» Exercise details:
With the pictures omitted, set down exactly the lines from the one that contains "(159, 273) = (153, 377): none -> blue lamp" through the last line of the data.

» Task inputs:
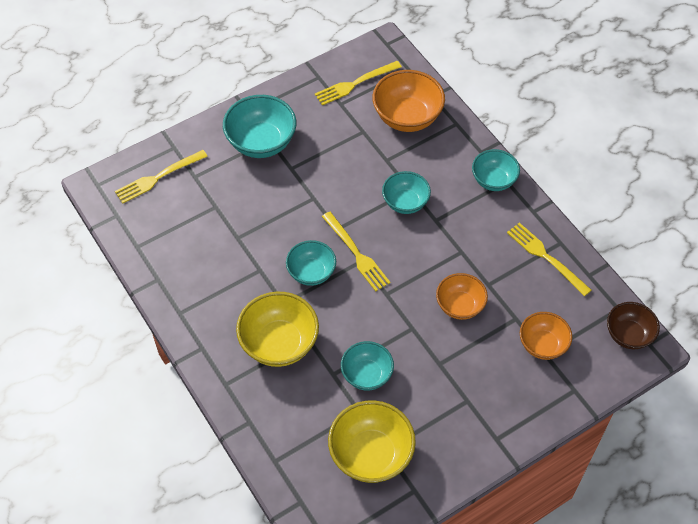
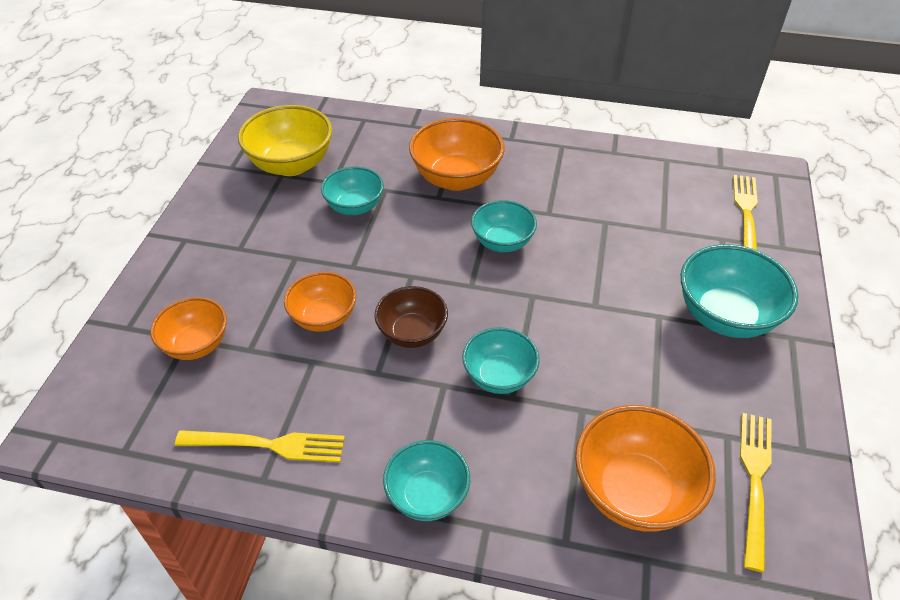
camera: 135 degrees right, 10 degrees down
(279, 343) = (456, 178): yellow bowl -> orange bowl
(356, 254) = (483, 287): yellow fork -> none
(628, 335) = (91, 428): brown bowl -> brown bowl (412, 333)

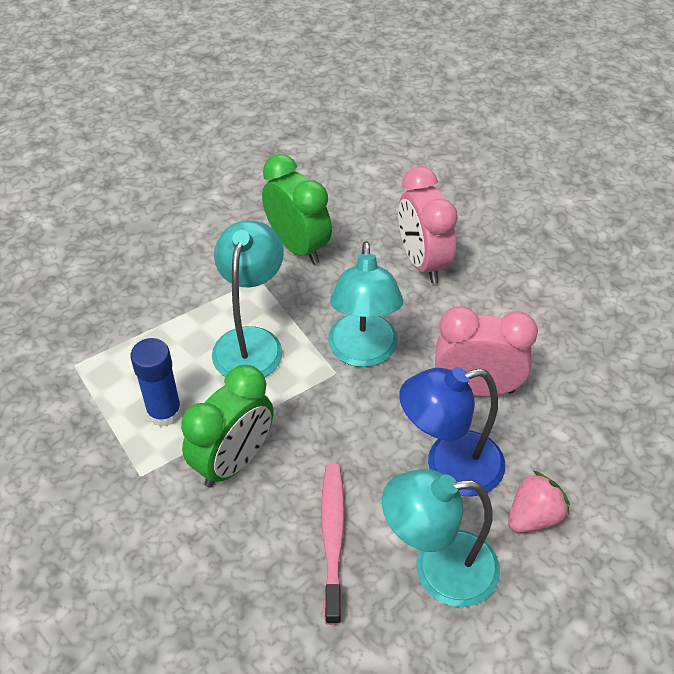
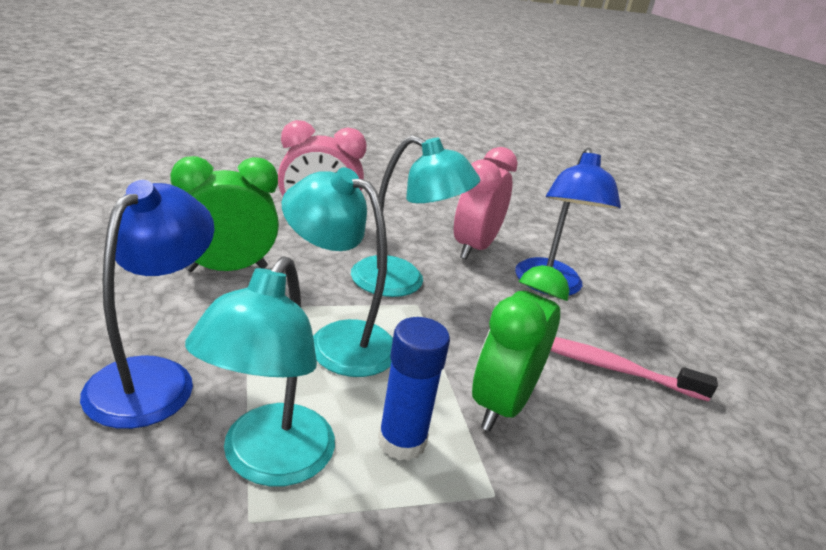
camera: 75 degrees left, 20 degrees down
(159, 273) = (153, 377): none -> blue lamp
(234, 461) = (501, 404): green clock -> green clock turned 120 degrees counterclockwise
(438, 569) = (649, 325): turquoise lamp -> turquoise lamp (268, 462)
(533, 516) = (604, 270): pink strawberry -> none

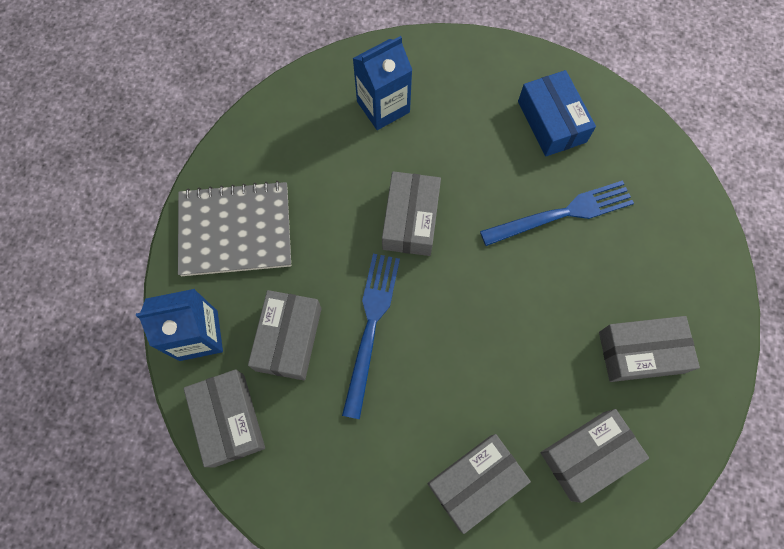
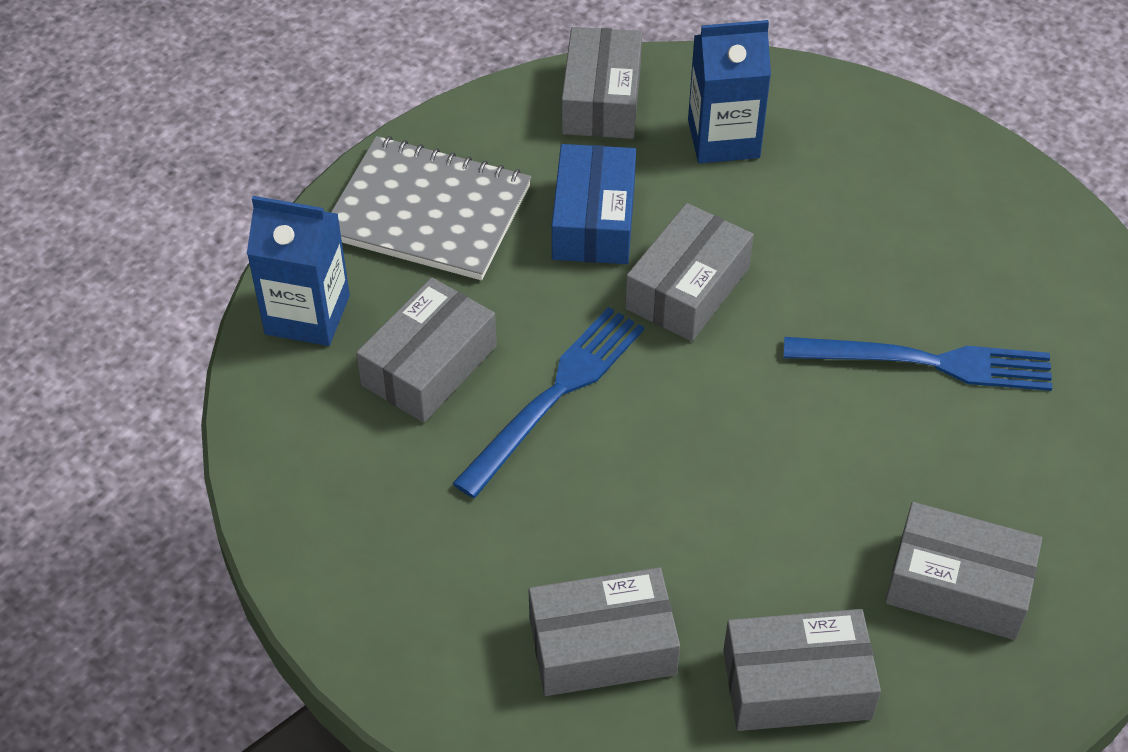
camera: 25 degrees right, 20 degrees down
(229, 420) = (292, 429): grey box -> grey box (601, 100)
(551, 121) = (975, 242): blue box -> blue box (594, 220)

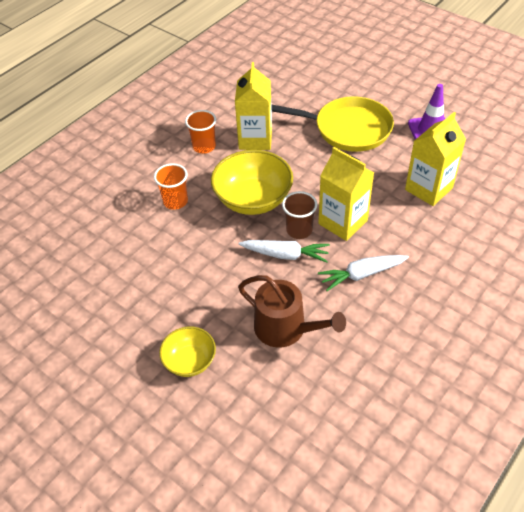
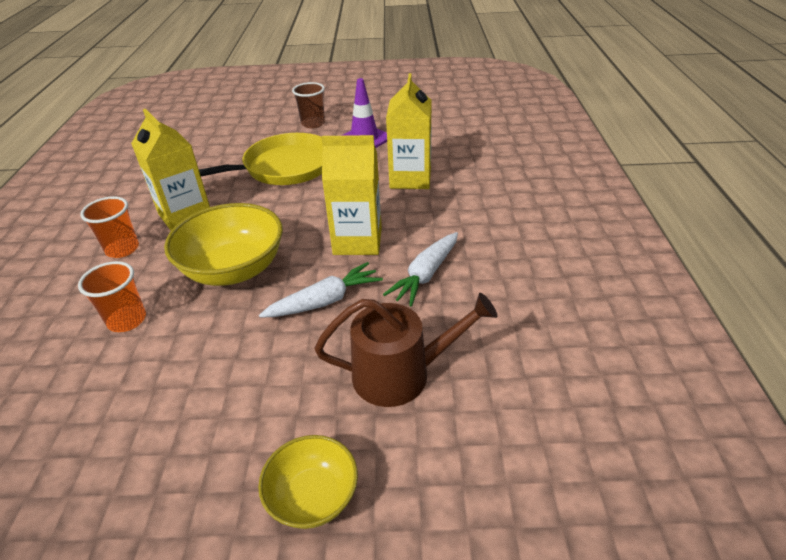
camera: 40 degrees left, 10 degrees down
(299, 230) = (317, 271): brown cup -> brown cup (313, 123)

» Solution to this problem:
(159, 273) = (153, 377): none -> blue lamp
(234, 461) = (501, 404): green clock -> green clock turned 120 degrees counterclockwise
(438, 569) = (649, 325): turquoise lamp -> turquoise lamp (268, 462)
(533, 516) = (604, 270): pink strawberry -> none

camera: 25 degrees right, 20 degrees down
(229, 420) = (292, 429): grey box -> grey box (601, 100)
(551, 121) = (975, 242): blue box -> blue box (594, 220)

camera: 40 degrees left, 10 degrees down
(299, 230) = (317, 271): brown cup -> brown cup (313, 123)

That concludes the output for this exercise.